Supplied data:
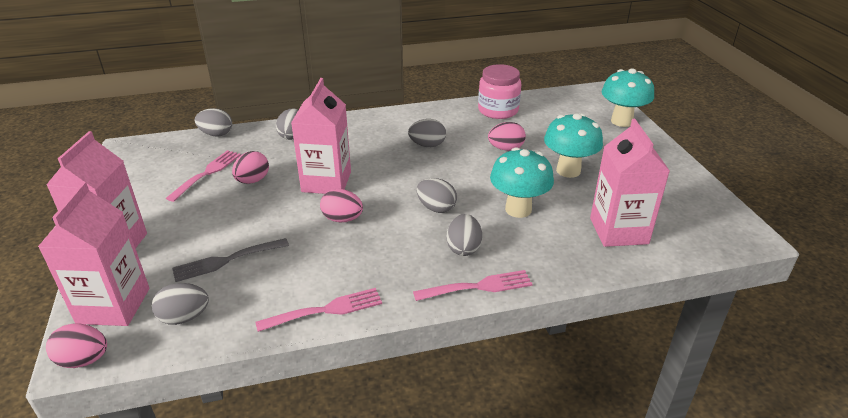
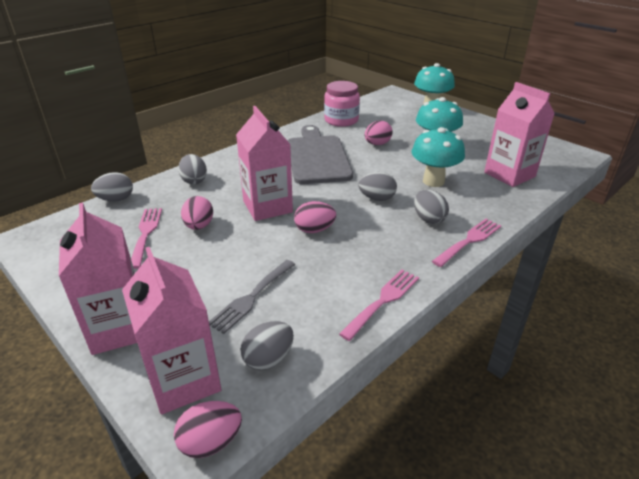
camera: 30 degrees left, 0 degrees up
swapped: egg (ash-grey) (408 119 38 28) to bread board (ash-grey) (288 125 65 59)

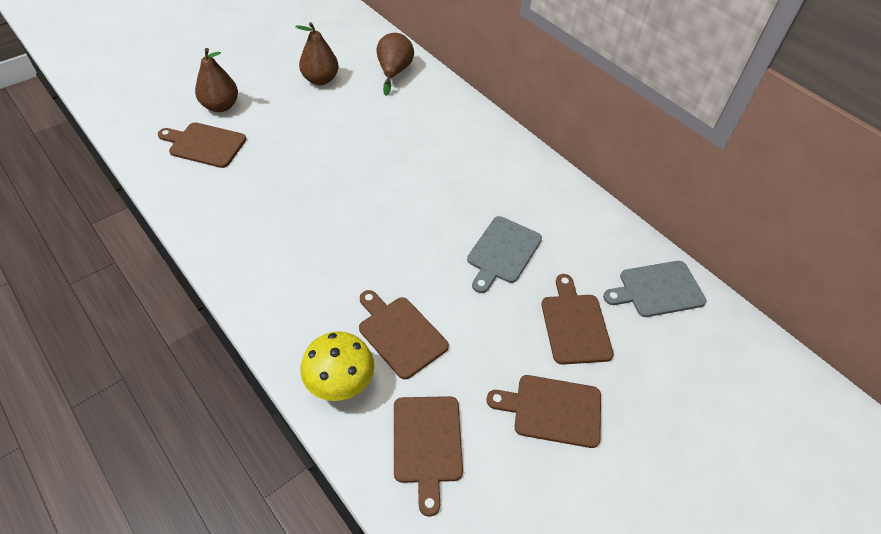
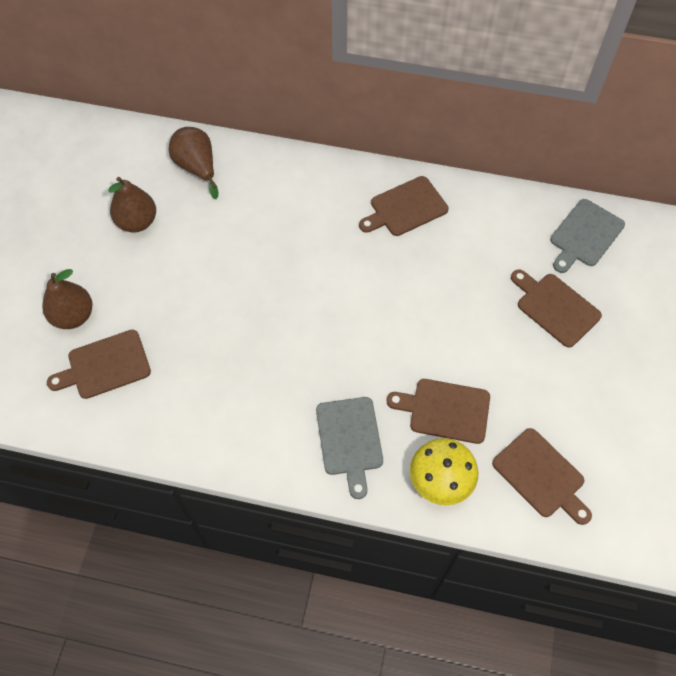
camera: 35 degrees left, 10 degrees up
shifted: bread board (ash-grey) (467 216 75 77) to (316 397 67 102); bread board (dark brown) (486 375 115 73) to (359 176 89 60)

* * *

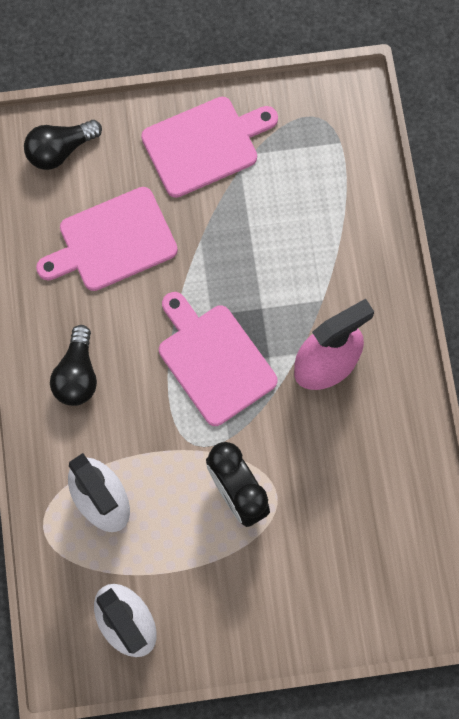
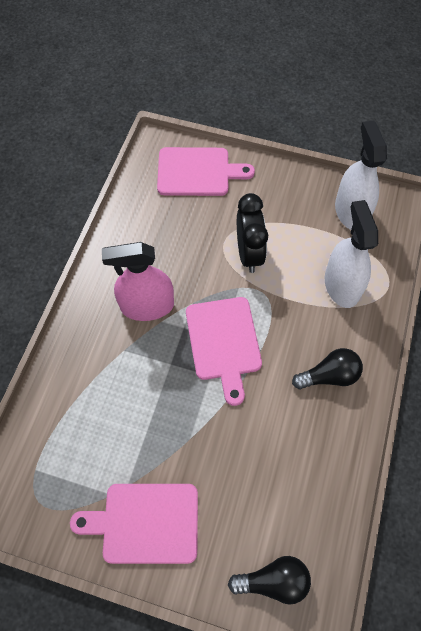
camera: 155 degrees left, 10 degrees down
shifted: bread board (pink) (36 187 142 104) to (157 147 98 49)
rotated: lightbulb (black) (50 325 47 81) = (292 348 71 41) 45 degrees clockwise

Task item: Using the listing above, reproduce word for word every line from the one containing "camera: 30 degrees left, 0 degrees up" through the one containing "shifted: bread board (ash-grey)". Pictures must be left out.

Solution for this task:
camera: 30 degrees left, 0 degrees up
swapped: egg (ash-grey) (408 119 38 28) to bread board (ash-grey) (288 125 65 59)

camera: 35 degrees left, 10 degrees up
shifted: bread board (ash-grey) (467 216 75 77) to (316 397 67 102); bread board (dark brown) (486 375 115 73) to (359 176 89 60)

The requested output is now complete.